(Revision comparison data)
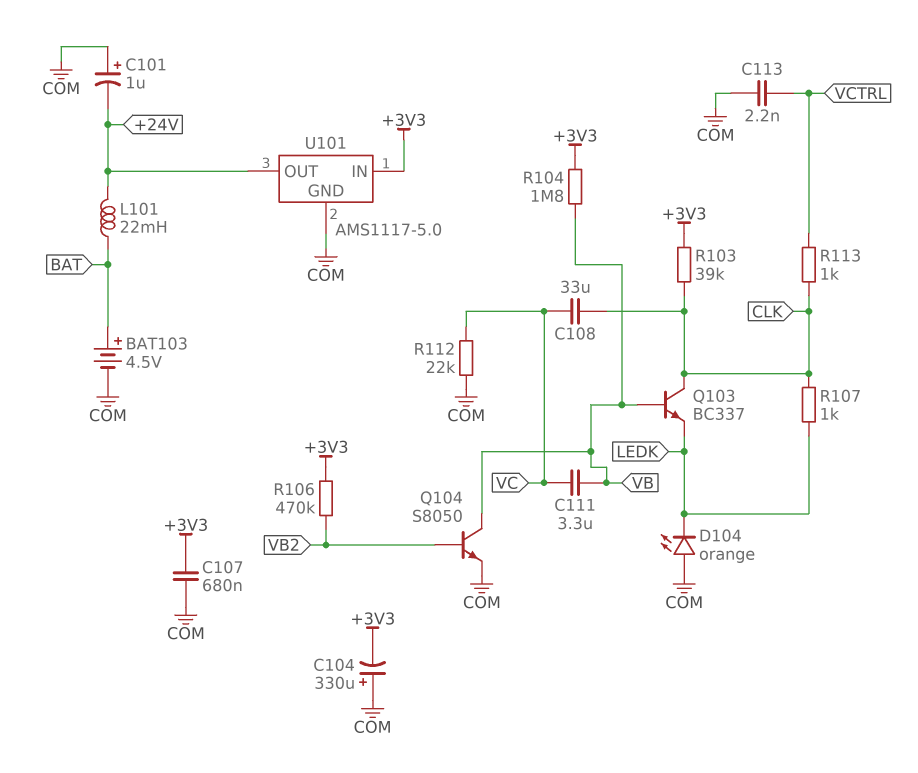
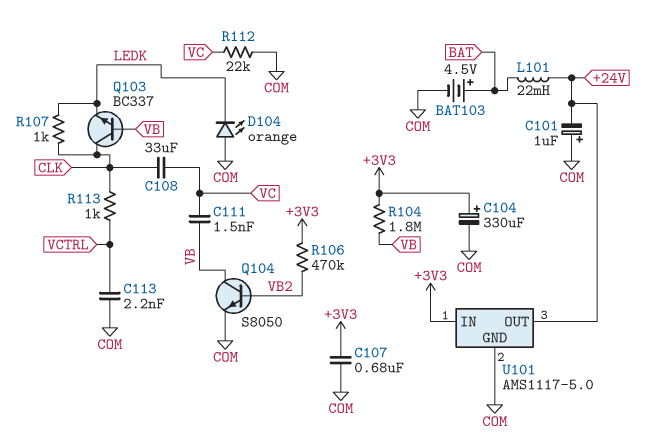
C104: 330uF (plus COM, minus +3V3) -> 330uF (plus +3V3, minus COM)
C111: 3.3uF (VB, VC) -> 1.5nF (VB, VC)
R103: 39k (+3V3, CLK) -> none

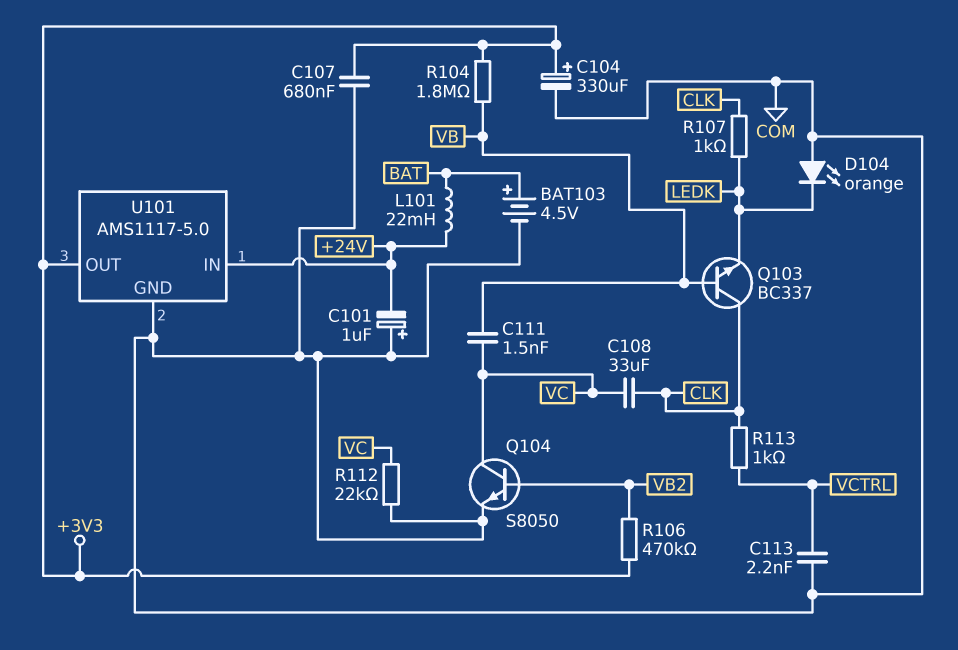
Q104: NPN S8050 (B VB2, C VB, E COM) -> NPN S8050 (B VB2, C VC, E COM)
U101 pin IN: +3V3 -> +24V
U101 pin OUT: +24V -> +3V3

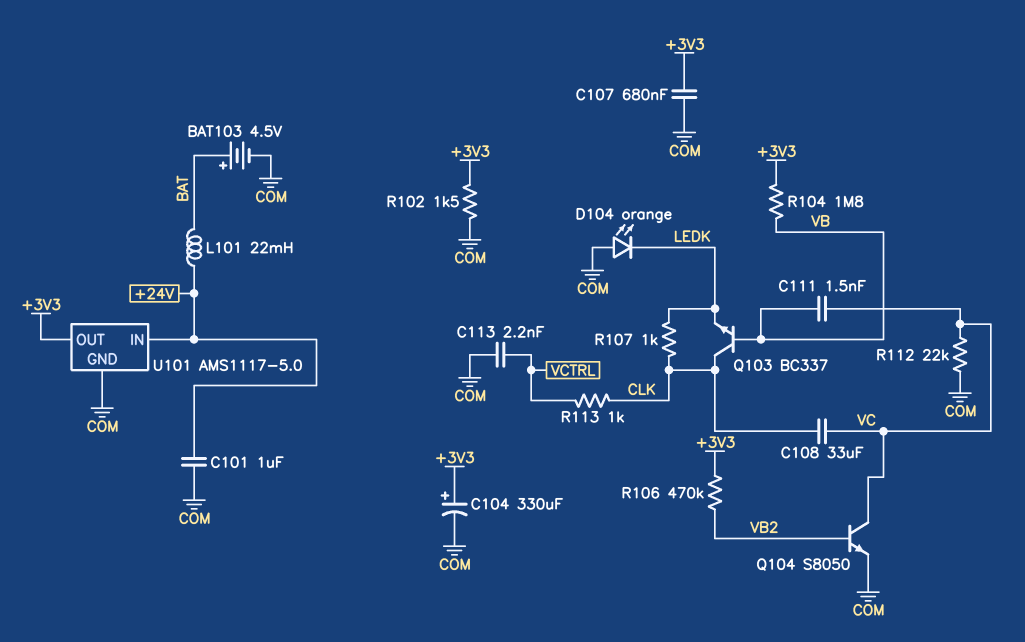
C101: 1uF (plus COM, minus +24V) -> 1uF (+24V, COM)
R102: none -> 1.5k (+3V3, COM)

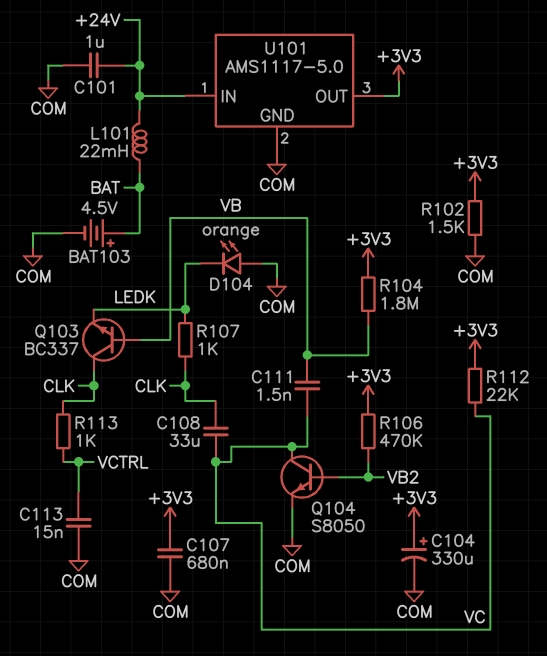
C113: 2.2nF (COM, VCTRL) -> 15nF (COM, VCTRL)
R112: 22k (COM, VC) -> 22k (+3V3, VC)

• **Task to complete**: Find every line of the data that includes the string "none". Copy each of those lines.

• **Final answer**:
R103: 39k (+3V3, CLK) -> none
R102: none -> 1.5k (+3V3, COM)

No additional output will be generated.